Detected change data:
====

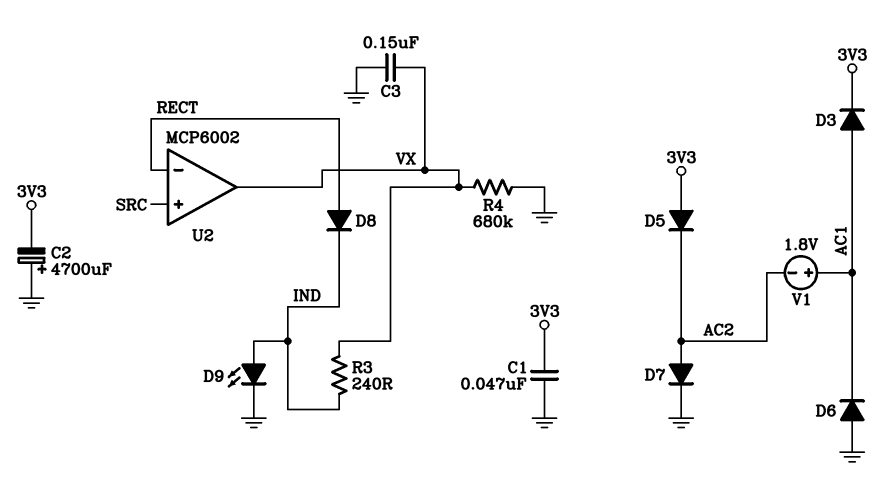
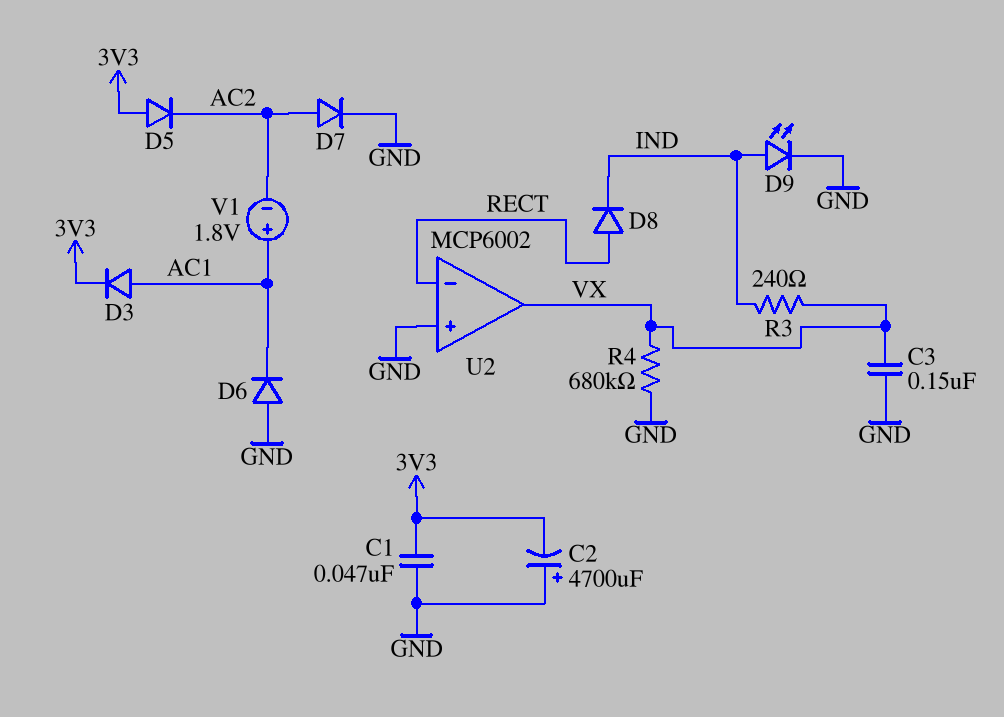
U2 pin in+: SRC -> GND

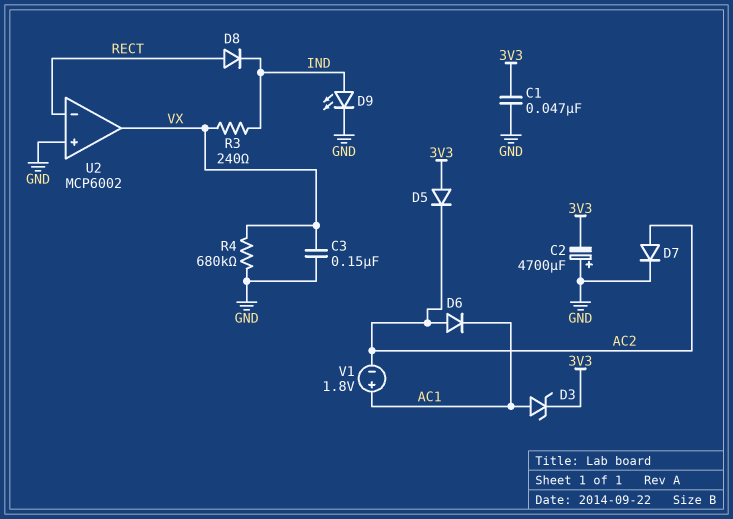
D3: diode (A AC1, K 3V3) -> zener (A AC1, K 3V3)
D6: diode (A GND, K AC1) -> diode (A AC2, K AC1)

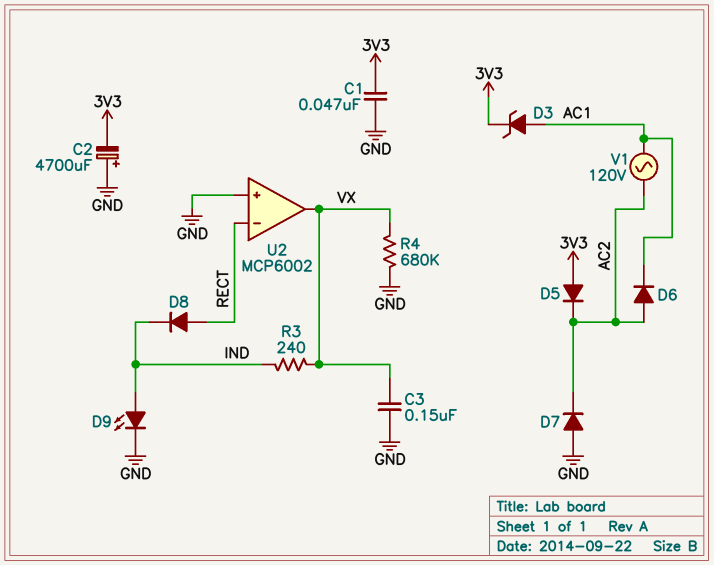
D7: diode (A AC2, K GND) -> diode (A GND, K AC2)
V1: 1.8V (plus AC1, minus AC2) -> AC 120V (AC1, AC2)

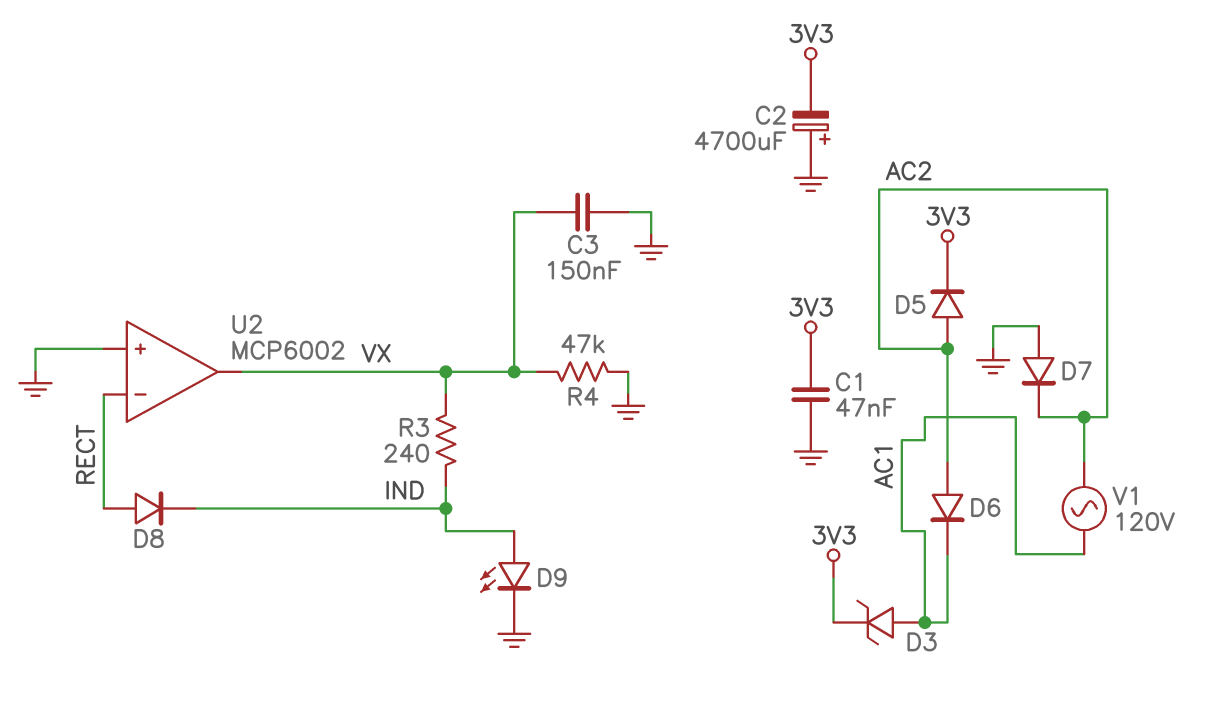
D5: diode (A 3V3, K AC2) -> diode (A AC2, K 3V3)
R4: 680k (GND, VX) -> 47k (GND, VX)

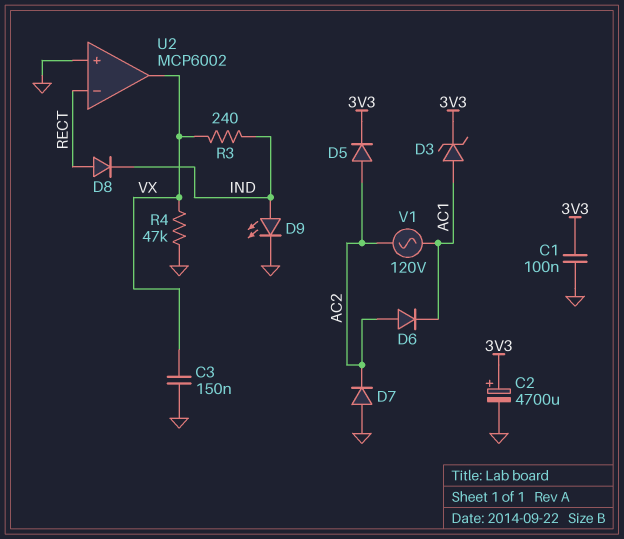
C1: 47nF (3V3, GND) -> 100nF (3V3, GND)
C2: 4700uF (plus GND, minus 3V3) -> 4700uF (plus 3V3, minus GND)

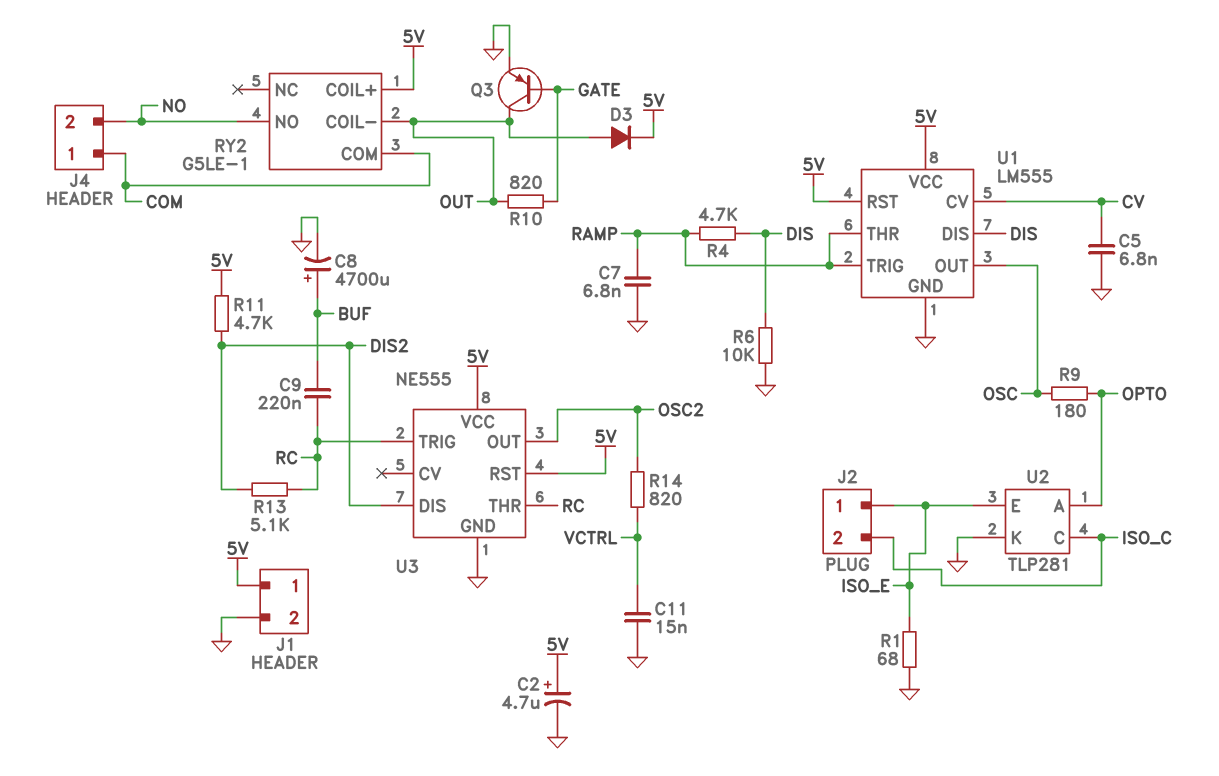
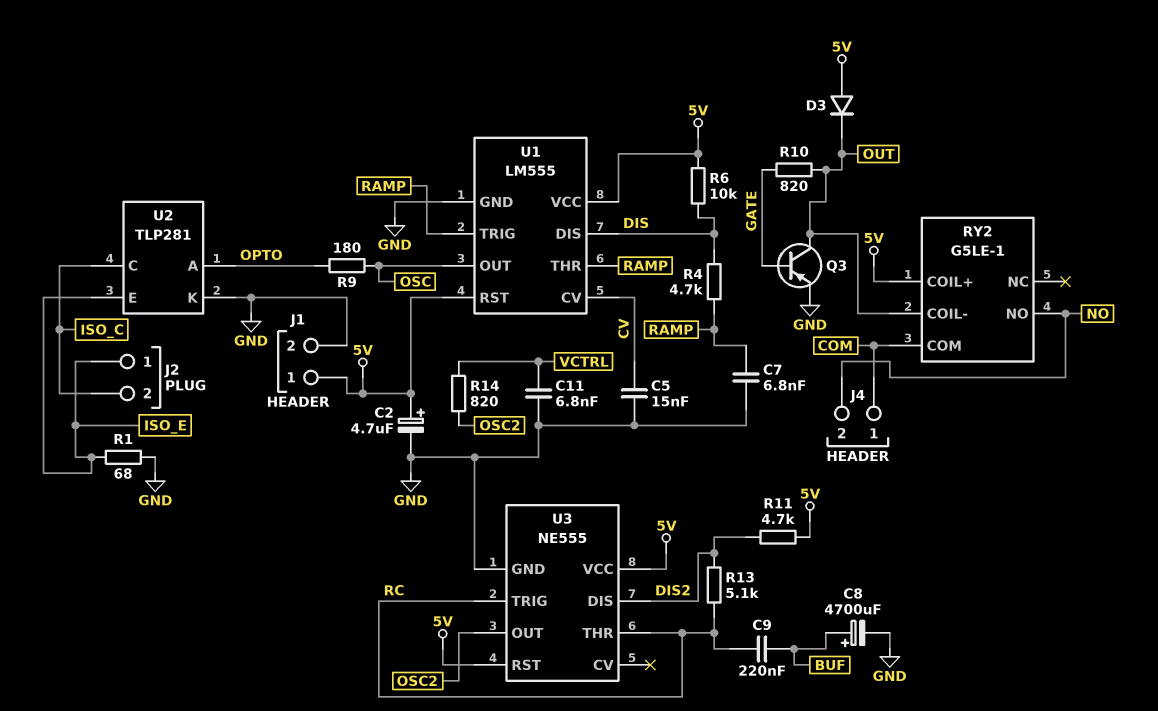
C5: 6.8nF (CV, GND) -> 15nF (CV, GND)
C11: 15nF (GND, VCTRL) -> 6.8nF (GND, VCTRL)
D3: diode (A OUT, K 5V) -> diode (A 5V, K OUT)
R6: 10k (DIS, GND) -> 10k (5V, DIS)

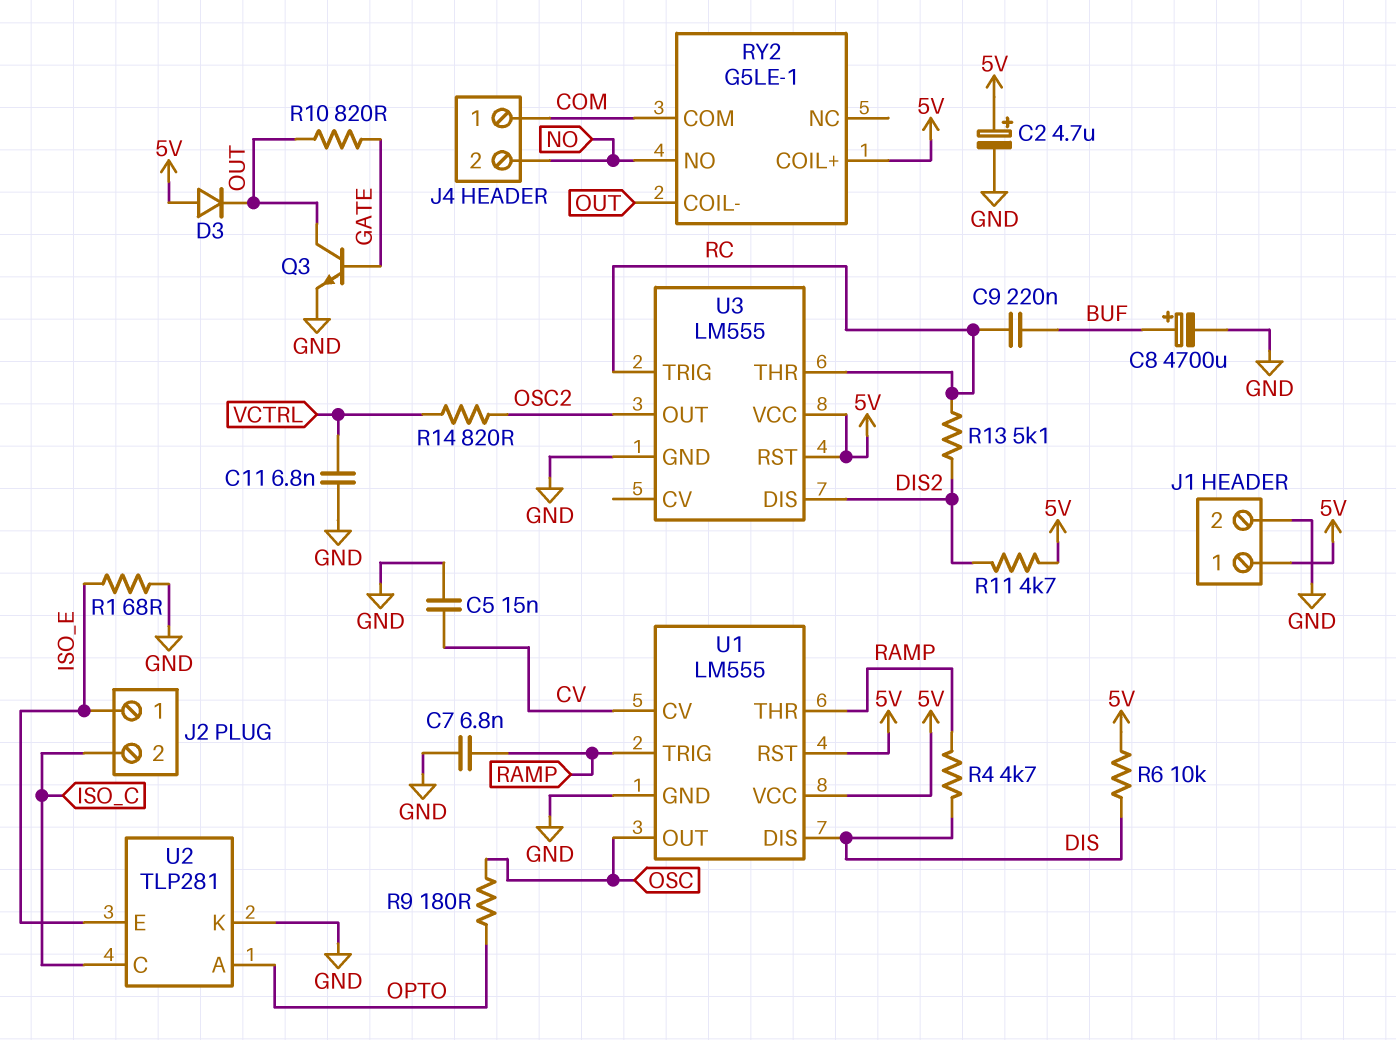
Q3: PNP (B GATE, C OUT, E GND) -> NPN (B GATE, C OUT, E GND)
U3: NE555 -> LM555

====

— Assignment —
Quote each record exactly as it stands, minus the pictures.

— Completed exercise —
U2 pin in+: SRC -> GND

D3: diode (A AC1, K 3V3) -> zener (A AC1, K 3V3)
D6: diode (A GND, K AC1) -> diode (A AC2, K AC1)

D7: diode (A AC2, K GND) -> diode (A GND, K AC2)
V1: 1.8V (plus AC1, minus AC2) -> AC 120V (AC1, AC2)

D5: diode (A 3V3, K AC2) -> diode (A AC2, K 3V3)
R4: 680k (GND, VX) -> 47k (GND, VX)

C1: 47nF (3V3, GND) -> 100nF (3V3, GND)
C2: 4700uF (plus GND, minus 3V3) -> 4700uF (plus 3V3, minus GND)

C5: 6.8nF (CV, GND) -> 15nF (CV, GND)
C11: 15nF (GND, VCTRL) -> 6.8nF (GND, VCTRL)
D3: diode (A OUT, K 5V) -> diode (A 5V, K OUT)
R6: 10k (DIS, GND) -> 10k (5V, DIS)

Q3: PNP (B GATE, C OUT, E GND) -> NPN (B GATE, C OUT, E GND)
U3: NE555 -> LM555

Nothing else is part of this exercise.